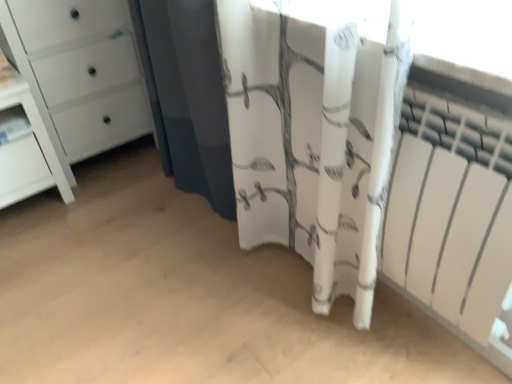
Question: Considering their positions, is white glossy bookshelf at left located in front of or behind white matte radiator at right?

Choices:
 (A) front
 (B) behind

Answer: (B)

Question: Looking at their shapes, would you say white glossy bookshelf at left is wider or thinner than white matte radiator at right?

Choices:
 (A) thin
 (B) wide

Answer: (B)

Question: Which object is the closest to the white fabric curtain at center?

Choices:
 (A) white glossy chest of drawers at left
 (B) white floral fabric at center
 (C) white glossy bookshelf at left
 (D) white matte radiator at right

Answer: (D)

Question: Estimate the real-world distances between objects in this image. Which object is farther from the white glossy chest of drawers at left?

Choices:
 (A) white matte radiator at right
 (B) white floral fabric at center
 (C) white fabric curtain at center
 (D) white glossy bookshelf at left

Answer: (A)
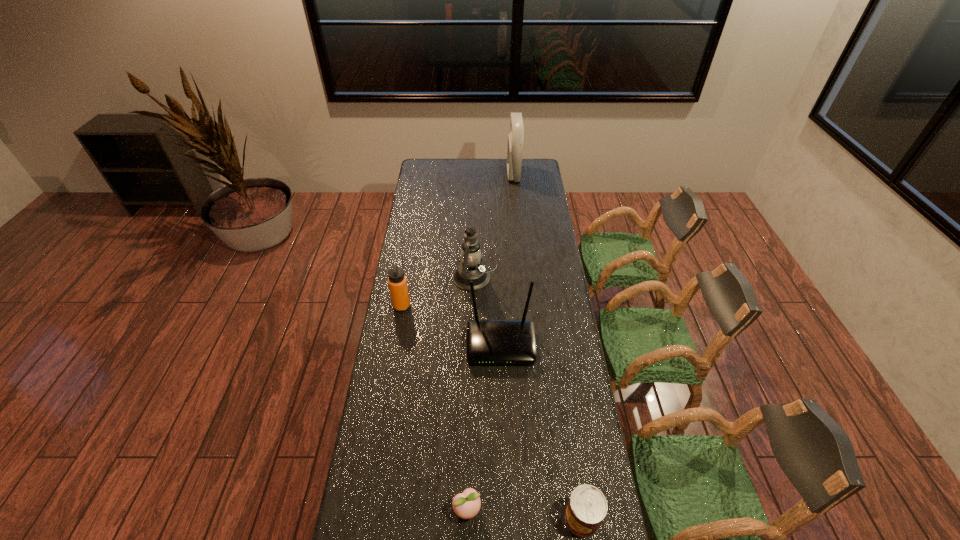
Identify the location of free space located on the front-facing side of the first-aid kit. (458, 174).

-=-=-=-=-

◆ Exercise objective ◆
Rewrite the rows above with every "white glossy bookshelf" changed to "white wooden bookshelf" and nothing else altered. Leave out the pictures.

◆ Exercise solution ◆
Question: Considering their positions, is white wooden bookshelf at left located in front of or behind white matte radiator at right?

Choices:
 (A) front
 (B) behind

Answer: (B)

Question: Looking at their shapes, would you say white wooden bookshelf at left is wider or thinner than white matte radiator at right?

Choices:
 (A) thin
 (B) wide

Answer: (B)

Question: Which object is the closest to the white fabric curtain at center?

Choices:
 (A) white glossy chest of drawers at left
 (B) white floral fabric at center
 (C) white wooden bookshelf at left
 (D) white matte radiator at right

Answer: (D)

Question: Estimate the real-world distances between objects in this image. Which object is farther from the white glossy chest of drawers at left?

Choices:
 (A) white matte radiator at right
 (B) white floral fabric at center
 (C) white fabric curtain at center
 (D) white wooden bookshelf at left

Answer: (A)
Identify the location of free space located on the front-facing side of the first-aid kit. (458, 174).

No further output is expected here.